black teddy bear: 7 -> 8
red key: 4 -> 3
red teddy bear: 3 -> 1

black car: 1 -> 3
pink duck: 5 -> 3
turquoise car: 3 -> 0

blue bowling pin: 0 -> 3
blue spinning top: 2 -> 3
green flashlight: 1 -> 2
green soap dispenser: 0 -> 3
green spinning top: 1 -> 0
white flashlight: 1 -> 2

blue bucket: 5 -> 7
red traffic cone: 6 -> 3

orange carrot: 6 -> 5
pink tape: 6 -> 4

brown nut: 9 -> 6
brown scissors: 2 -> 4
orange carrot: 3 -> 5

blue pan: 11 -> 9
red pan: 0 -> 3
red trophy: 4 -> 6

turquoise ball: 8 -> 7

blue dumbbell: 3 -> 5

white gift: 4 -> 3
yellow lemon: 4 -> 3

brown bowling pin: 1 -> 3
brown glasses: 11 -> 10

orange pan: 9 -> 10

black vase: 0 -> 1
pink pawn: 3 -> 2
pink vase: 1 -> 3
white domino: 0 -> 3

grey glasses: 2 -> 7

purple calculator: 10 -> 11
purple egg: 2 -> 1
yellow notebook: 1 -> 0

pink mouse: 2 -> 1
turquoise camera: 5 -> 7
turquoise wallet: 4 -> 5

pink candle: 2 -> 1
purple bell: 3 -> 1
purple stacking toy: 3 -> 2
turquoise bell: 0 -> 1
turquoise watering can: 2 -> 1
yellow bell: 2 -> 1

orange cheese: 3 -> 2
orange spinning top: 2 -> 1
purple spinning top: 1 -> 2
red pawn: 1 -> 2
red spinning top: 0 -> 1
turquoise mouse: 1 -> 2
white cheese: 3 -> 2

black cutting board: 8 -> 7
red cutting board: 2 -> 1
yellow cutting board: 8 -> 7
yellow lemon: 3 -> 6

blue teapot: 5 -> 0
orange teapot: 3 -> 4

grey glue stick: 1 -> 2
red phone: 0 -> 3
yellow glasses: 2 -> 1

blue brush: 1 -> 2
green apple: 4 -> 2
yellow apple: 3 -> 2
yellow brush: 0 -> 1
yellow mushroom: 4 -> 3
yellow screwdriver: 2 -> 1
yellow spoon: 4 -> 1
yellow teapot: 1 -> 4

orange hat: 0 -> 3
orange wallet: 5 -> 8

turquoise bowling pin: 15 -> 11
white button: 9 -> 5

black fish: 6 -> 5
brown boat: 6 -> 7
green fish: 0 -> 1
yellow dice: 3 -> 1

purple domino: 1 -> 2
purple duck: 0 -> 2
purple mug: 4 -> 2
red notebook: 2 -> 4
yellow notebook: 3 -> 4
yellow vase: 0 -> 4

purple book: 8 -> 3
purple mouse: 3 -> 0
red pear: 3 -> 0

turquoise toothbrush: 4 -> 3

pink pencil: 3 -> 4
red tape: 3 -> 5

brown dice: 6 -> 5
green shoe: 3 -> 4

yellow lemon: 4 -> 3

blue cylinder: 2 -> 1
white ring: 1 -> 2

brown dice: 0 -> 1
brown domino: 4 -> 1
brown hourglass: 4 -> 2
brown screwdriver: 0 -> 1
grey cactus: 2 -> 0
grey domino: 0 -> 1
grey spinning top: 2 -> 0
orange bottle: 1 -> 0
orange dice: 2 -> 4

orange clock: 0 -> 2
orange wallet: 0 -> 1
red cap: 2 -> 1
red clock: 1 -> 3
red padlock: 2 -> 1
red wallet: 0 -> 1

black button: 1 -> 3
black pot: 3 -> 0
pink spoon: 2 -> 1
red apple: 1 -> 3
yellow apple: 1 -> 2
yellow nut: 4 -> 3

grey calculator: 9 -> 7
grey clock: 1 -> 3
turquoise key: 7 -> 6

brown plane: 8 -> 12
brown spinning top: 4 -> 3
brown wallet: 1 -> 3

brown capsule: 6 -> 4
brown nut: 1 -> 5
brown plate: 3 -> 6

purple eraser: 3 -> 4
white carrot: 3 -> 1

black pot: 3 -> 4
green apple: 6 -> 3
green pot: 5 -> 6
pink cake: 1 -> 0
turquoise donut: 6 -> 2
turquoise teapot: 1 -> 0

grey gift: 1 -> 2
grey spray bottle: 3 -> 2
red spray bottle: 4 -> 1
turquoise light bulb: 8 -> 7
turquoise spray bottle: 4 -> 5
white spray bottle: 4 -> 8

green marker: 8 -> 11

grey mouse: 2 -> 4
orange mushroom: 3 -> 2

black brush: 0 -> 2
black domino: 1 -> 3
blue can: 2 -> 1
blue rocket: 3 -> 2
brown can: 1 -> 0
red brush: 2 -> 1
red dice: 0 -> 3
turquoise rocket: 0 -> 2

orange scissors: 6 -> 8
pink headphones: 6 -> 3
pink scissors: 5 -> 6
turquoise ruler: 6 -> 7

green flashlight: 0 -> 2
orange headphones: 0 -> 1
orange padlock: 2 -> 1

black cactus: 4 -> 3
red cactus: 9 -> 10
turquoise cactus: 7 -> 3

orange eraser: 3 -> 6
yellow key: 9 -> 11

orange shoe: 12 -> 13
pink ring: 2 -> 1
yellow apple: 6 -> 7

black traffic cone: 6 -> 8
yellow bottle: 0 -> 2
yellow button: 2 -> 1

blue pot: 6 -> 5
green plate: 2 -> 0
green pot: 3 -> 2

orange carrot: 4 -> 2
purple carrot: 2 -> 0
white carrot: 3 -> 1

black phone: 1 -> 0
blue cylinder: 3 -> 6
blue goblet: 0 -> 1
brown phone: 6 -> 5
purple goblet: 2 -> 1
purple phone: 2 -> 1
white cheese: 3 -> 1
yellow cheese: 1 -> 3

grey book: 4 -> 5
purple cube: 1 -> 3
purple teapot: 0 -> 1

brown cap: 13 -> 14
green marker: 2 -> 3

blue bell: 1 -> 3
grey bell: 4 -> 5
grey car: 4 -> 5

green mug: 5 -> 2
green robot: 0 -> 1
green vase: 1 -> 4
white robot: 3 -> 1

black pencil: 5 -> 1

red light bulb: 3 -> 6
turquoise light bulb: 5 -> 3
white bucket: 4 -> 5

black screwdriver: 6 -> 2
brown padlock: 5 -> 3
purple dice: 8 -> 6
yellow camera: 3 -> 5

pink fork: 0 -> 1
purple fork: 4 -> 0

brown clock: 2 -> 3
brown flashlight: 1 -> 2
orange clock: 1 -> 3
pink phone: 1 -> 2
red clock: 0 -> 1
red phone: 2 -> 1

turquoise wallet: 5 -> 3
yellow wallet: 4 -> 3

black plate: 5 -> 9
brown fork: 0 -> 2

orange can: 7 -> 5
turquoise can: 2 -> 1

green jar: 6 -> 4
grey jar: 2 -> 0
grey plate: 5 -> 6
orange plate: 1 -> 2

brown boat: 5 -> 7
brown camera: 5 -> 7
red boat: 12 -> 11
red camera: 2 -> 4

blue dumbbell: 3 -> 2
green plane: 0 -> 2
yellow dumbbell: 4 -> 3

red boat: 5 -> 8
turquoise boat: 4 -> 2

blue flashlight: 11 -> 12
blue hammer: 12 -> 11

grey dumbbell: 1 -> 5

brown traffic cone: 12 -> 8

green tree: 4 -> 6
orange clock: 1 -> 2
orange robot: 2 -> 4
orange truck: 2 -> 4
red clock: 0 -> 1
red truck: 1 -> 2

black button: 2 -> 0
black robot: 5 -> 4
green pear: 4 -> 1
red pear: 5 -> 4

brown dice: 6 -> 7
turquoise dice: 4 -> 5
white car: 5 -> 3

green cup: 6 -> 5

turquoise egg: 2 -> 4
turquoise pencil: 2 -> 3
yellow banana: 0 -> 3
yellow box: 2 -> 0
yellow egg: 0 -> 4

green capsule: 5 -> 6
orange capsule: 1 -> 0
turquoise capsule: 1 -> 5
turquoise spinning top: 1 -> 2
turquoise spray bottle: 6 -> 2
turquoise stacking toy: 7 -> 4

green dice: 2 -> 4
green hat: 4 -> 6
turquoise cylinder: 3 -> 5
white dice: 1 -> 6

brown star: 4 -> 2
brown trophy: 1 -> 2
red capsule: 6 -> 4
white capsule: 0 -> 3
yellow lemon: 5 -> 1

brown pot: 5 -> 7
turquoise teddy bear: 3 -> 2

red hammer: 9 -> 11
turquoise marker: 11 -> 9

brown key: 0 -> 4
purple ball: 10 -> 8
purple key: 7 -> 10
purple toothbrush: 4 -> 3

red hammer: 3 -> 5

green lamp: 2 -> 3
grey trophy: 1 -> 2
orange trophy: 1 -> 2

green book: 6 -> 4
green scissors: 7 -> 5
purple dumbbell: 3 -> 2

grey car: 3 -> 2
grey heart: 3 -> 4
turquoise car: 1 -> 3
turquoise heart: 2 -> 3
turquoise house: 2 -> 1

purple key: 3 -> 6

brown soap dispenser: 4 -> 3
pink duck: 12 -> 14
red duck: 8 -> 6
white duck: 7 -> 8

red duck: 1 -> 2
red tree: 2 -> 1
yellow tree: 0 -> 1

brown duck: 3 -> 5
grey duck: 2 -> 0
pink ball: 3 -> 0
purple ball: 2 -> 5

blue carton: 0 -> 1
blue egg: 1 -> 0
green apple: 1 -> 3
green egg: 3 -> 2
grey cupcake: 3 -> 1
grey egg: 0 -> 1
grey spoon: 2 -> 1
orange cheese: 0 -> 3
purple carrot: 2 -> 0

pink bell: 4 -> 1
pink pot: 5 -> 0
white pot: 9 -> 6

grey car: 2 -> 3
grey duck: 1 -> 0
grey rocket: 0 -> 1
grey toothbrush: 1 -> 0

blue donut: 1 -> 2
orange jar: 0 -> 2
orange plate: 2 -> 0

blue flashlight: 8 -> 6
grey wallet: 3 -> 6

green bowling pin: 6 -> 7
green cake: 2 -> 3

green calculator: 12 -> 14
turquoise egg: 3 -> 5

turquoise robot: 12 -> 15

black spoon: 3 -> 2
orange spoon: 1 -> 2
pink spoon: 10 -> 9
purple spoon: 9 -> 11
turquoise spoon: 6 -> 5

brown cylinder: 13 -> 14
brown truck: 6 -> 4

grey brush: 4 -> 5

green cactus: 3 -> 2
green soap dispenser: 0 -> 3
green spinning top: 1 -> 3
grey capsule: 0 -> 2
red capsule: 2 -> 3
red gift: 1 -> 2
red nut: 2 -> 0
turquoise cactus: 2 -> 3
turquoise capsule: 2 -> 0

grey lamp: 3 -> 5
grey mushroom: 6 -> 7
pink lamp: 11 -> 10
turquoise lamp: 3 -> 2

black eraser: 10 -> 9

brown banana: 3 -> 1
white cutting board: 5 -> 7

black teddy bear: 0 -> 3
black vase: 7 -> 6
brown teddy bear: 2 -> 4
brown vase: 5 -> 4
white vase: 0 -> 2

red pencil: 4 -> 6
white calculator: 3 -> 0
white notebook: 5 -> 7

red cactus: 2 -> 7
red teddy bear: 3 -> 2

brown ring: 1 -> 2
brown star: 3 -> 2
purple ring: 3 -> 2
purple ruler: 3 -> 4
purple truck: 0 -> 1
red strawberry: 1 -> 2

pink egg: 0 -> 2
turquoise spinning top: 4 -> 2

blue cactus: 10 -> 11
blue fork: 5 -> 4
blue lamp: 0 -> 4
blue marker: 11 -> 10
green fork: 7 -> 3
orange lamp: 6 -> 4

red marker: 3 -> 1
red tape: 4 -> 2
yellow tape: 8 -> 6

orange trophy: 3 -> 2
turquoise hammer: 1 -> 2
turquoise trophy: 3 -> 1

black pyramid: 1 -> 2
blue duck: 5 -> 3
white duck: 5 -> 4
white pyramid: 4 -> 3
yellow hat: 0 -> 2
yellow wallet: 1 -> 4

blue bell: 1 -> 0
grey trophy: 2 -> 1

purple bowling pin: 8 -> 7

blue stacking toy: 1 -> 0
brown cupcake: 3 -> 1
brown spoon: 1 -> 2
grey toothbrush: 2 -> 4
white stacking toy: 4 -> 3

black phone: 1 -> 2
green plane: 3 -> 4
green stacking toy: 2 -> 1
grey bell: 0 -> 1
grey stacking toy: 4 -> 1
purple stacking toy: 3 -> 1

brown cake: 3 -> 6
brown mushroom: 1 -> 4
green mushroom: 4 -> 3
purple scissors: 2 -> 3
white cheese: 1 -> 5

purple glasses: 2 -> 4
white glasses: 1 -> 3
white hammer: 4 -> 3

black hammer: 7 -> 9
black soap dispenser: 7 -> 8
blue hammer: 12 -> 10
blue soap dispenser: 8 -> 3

To-do item:
Of the entries above, repeat exactly the lines between the line with "turquoise pencil: 2 -> 3" and the line with "turquoise teddy bear: 3 -> 2", inclusive, and no others.

Solved problem:
turquoise pencil: 2 -> 3
yellow banana: 0 -> 3
yellow box: 2 -> 0
yellow egg: 0 -> 4

green capsule: 5 -> 6
orange capsule: 1 -> 0
turquoise capsule: 1 -> 5
turquoise spinning top: 1 -> 2
turquoise spray bottle: 6 -> 2
turquoise stacking toy: 7 -> 4

green dice: 2 -> 4
green hat: 4 -> 6
turquoise cylinder: 3 -> 5
white dice: 1 -> 6

brown star: 4 -> 2
brown trophy: 1 -> 2
red capsule: 6 -> 4
white capsule: 0 -> 3
yellow lemon: 5 -> 1

brown pot: 5 -> 7
turquoise teddy bear: 3 -> 2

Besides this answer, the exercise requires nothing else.